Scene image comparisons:
═══
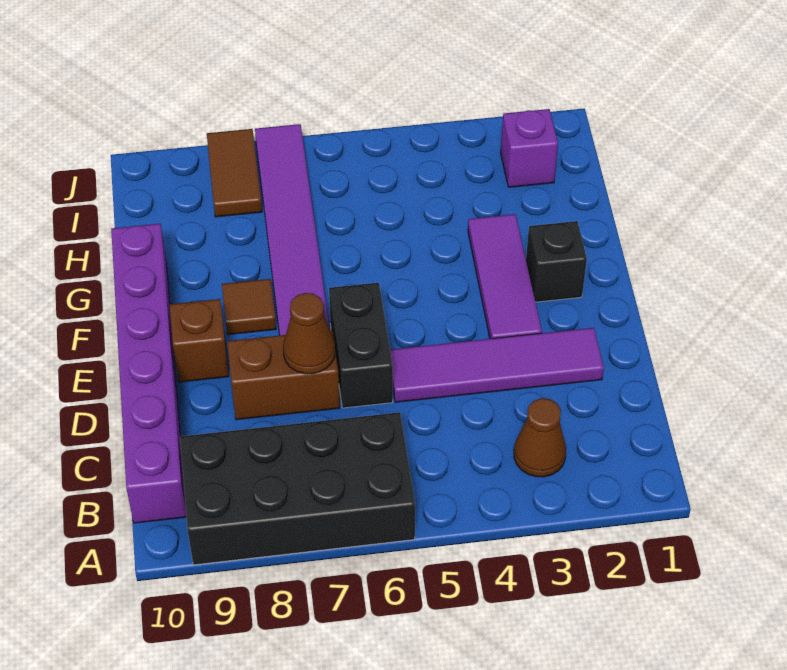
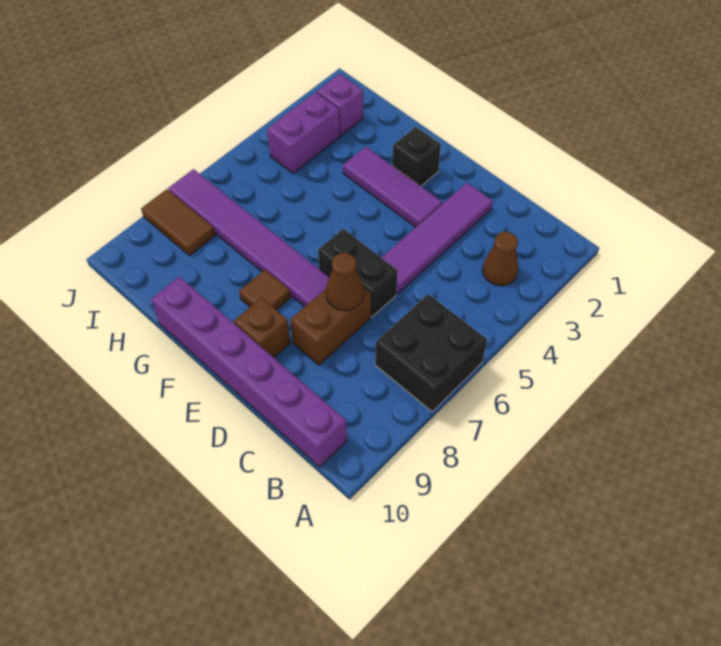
black brick A6:B9 level 1 -> black brick A6:B7 level 1
none -> purple brick I3:I4 level 1

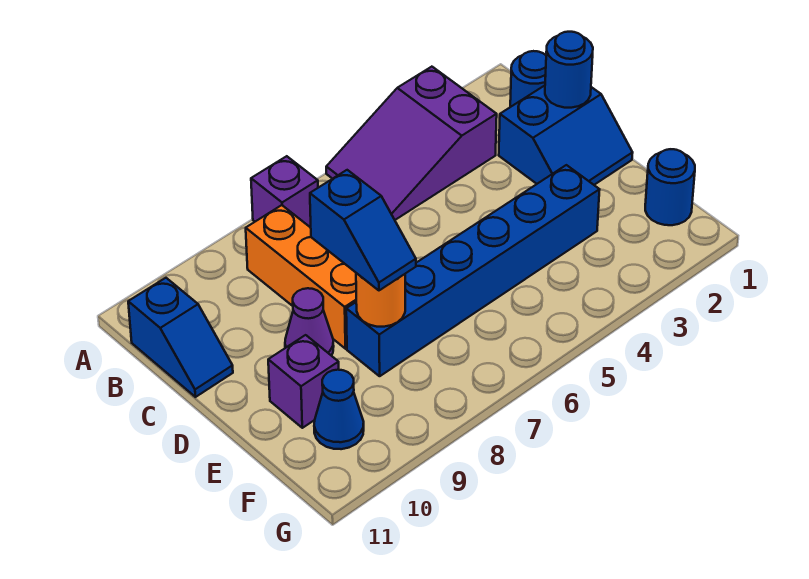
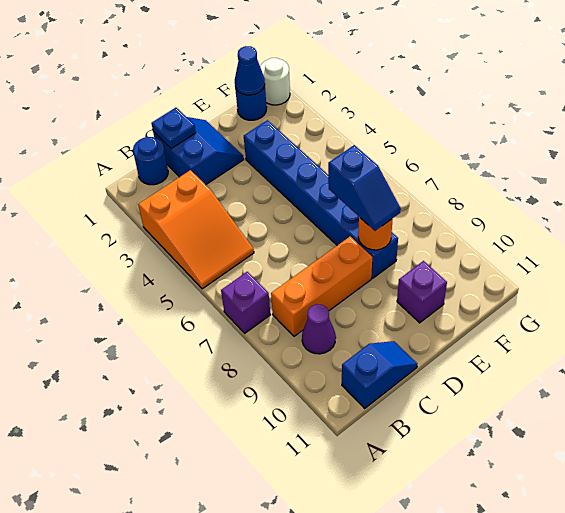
purple slope A3:B5 level 1 top 3 -> orange slope A3:B5 level 1 top 3
blue round brick C1 level 2 -> blue plate C1 level 2
blue slope D8:E8 level 3 top D -> blue slope E7:E8 level 3 top 7
purple cone D9 level 1 -> purple cone B9 level 1
blue cone F10 level 1 -> blue cone F1 level 2
none -> white round brick G1 level 1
═══
WORK ITEM: Gather all lines of the records that include the word "brick".

SOLUTION FOR THIS PROBLEM:
black brick A6:B9 level 1 -> black brick A6:B7 level 1
none -> purple brick I3:I4 level 1
blue round brick C1 level 2 -> blue plate C1 level 2
none -> white round brick G1 level 1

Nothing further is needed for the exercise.